## BEGIN EXTRACTED ENTRIES
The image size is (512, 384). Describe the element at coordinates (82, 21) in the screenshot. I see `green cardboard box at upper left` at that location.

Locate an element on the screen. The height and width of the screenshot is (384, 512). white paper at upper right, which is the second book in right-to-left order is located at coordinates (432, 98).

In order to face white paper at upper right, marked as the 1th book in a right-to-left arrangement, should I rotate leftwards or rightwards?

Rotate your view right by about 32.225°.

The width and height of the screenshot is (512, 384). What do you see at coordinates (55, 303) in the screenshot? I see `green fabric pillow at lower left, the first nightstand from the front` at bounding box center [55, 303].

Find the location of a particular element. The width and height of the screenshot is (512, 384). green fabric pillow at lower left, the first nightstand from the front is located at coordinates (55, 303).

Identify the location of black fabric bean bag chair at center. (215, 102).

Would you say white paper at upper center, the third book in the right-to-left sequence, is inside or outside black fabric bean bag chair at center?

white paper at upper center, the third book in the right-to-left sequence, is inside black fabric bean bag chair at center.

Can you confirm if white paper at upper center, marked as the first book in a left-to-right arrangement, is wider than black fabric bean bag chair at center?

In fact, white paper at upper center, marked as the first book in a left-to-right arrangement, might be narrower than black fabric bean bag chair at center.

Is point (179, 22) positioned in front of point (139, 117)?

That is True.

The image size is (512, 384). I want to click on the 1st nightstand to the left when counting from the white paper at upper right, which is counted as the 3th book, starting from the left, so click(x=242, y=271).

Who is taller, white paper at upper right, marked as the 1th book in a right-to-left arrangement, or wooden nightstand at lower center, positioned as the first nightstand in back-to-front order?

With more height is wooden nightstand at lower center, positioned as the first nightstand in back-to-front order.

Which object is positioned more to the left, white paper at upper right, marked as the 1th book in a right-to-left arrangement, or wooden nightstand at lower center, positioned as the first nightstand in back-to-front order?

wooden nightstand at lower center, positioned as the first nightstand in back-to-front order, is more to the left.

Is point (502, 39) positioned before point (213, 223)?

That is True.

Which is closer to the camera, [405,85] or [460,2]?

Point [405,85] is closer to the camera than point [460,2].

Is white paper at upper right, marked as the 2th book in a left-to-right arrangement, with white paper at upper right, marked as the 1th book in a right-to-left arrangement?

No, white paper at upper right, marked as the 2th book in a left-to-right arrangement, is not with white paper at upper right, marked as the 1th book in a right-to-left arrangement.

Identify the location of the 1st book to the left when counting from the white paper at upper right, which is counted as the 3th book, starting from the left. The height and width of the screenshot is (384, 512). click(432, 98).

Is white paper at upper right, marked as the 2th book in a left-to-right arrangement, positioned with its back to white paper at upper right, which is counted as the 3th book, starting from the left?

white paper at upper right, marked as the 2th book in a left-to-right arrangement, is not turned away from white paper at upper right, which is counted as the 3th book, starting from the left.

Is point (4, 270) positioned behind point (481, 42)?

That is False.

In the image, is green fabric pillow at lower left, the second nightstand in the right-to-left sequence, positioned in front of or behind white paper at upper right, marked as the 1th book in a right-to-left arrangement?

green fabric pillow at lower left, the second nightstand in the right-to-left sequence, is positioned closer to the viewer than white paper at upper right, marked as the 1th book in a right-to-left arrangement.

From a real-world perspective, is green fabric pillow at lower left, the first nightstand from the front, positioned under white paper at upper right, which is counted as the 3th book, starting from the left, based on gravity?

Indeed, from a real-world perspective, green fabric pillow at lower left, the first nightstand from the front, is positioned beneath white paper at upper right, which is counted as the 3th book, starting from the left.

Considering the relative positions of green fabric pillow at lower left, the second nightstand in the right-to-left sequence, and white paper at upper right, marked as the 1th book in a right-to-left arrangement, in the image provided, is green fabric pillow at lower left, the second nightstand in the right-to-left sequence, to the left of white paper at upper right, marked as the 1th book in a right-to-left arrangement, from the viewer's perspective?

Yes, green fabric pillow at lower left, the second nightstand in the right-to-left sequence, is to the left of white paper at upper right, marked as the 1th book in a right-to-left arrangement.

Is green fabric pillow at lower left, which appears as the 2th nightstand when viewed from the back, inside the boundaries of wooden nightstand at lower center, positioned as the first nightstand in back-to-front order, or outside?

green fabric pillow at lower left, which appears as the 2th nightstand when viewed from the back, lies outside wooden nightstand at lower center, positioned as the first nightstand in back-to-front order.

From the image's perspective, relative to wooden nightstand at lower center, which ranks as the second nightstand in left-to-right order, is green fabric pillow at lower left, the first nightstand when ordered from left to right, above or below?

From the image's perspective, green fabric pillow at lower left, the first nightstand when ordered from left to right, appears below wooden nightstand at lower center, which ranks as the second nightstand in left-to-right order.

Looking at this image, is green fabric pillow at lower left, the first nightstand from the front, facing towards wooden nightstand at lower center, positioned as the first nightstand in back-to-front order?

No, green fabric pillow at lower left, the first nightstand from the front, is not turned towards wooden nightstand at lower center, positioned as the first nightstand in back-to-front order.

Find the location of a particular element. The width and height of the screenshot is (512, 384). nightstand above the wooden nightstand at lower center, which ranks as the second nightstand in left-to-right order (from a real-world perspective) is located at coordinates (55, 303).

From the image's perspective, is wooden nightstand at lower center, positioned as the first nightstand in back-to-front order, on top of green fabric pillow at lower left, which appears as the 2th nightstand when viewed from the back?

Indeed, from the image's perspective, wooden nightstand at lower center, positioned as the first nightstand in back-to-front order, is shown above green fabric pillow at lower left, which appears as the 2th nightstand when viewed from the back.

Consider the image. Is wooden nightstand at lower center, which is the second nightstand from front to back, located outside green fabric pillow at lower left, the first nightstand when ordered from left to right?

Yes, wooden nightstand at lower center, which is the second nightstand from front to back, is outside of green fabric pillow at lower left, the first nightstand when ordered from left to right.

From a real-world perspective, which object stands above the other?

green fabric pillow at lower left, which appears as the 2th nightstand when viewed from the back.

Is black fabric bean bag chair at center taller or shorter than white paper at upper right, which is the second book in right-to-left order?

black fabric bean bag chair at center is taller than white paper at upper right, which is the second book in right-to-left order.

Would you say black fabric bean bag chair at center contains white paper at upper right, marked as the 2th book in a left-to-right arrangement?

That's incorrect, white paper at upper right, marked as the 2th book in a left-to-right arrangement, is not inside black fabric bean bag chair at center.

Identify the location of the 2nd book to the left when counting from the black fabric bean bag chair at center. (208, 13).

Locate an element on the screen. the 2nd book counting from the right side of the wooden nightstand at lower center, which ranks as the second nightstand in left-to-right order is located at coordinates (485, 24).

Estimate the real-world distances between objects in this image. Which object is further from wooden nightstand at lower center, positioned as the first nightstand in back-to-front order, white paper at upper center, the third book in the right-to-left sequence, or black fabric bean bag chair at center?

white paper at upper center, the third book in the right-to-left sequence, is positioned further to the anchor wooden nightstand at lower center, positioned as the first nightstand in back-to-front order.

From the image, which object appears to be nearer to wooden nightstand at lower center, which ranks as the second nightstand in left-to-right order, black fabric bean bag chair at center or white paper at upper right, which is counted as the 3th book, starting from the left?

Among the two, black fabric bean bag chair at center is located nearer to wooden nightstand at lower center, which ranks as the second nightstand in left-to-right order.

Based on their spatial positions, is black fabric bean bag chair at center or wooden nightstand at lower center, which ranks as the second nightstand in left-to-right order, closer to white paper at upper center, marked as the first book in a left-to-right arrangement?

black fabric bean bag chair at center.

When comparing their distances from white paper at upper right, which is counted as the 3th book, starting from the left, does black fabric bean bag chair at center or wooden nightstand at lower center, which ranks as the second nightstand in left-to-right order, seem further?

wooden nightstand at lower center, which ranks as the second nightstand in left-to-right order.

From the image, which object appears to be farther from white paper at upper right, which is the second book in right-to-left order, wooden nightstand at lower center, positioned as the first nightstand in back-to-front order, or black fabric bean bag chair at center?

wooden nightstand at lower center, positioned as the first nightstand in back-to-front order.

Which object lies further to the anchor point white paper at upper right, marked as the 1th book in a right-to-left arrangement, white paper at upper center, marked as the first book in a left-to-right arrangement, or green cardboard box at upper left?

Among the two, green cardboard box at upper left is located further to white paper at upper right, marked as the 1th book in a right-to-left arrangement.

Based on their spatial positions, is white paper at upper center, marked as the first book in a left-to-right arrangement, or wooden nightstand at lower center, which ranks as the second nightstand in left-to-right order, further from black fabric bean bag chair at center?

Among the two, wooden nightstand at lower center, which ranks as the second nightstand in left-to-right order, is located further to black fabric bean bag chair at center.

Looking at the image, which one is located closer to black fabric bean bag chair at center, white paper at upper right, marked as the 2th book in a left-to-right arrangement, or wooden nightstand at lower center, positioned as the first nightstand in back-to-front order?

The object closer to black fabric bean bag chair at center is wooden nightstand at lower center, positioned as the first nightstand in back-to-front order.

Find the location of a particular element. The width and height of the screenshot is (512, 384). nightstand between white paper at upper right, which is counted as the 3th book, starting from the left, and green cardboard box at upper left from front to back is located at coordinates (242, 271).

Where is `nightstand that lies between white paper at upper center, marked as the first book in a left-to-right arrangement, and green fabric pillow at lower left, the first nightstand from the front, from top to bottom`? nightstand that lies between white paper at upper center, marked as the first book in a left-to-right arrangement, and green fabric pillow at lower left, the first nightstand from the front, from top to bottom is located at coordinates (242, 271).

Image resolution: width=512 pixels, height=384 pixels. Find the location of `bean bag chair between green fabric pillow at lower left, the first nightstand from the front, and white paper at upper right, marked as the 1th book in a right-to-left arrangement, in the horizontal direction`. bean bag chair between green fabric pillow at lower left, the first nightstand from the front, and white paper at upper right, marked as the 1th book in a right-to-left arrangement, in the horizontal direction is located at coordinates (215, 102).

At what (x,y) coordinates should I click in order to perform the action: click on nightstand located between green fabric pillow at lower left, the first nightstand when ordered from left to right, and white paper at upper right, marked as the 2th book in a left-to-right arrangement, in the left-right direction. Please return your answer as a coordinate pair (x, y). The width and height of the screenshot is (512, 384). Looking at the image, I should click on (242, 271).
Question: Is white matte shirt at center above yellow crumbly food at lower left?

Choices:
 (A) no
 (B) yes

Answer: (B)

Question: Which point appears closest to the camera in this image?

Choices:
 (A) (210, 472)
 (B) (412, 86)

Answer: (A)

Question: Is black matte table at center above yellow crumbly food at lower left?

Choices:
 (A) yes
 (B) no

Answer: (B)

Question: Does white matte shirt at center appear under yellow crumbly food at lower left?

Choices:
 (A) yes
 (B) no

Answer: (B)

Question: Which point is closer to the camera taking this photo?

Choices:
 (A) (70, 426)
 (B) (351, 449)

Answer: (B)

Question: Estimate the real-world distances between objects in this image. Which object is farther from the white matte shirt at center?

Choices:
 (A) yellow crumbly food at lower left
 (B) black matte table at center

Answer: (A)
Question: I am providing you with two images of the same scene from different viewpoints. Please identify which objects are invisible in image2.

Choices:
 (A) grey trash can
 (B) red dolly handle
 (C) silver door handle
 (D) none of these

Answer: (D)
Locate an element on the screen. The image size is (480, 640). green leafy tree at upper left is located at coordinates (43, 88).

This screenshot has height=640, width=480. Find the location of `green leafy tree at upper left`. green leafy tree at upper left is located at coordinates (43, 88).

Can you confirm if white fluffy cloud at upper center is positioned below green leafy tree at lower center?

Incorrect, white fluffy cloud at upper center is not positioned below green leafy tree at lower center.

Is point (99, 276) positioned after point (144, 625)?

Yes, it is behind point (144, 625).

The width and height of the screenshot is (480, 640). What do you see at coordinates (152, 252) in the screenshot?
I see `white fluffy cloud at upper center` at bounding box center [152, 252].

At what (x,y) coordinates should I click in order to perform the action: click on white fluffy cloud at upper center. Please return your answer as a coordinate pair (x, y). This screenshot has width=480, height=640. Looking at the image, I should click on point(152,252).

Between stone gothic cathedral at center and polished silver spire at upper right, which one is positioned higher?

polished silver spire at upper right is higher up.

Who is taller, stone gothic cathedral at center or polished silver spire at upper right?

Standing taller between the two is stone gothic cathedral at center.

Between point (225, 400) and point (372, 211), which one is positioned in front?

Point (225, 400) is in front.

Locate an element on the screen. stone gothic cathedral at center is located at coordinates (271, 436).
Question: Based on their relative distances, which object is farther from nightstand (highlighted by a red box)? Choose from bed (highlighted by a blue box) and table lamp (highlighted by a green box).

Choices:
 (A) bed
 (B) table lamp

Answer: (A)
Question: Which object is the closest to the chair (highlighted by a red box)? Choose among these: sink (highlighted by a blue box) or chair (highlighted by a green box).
## END EXTRACTED ENTRIES
▸ **TASK DESCRIPTION**
Count the lines in the listing above that contain the word "blue", and give only that number.

▸ **EXERCISE RESULT**
2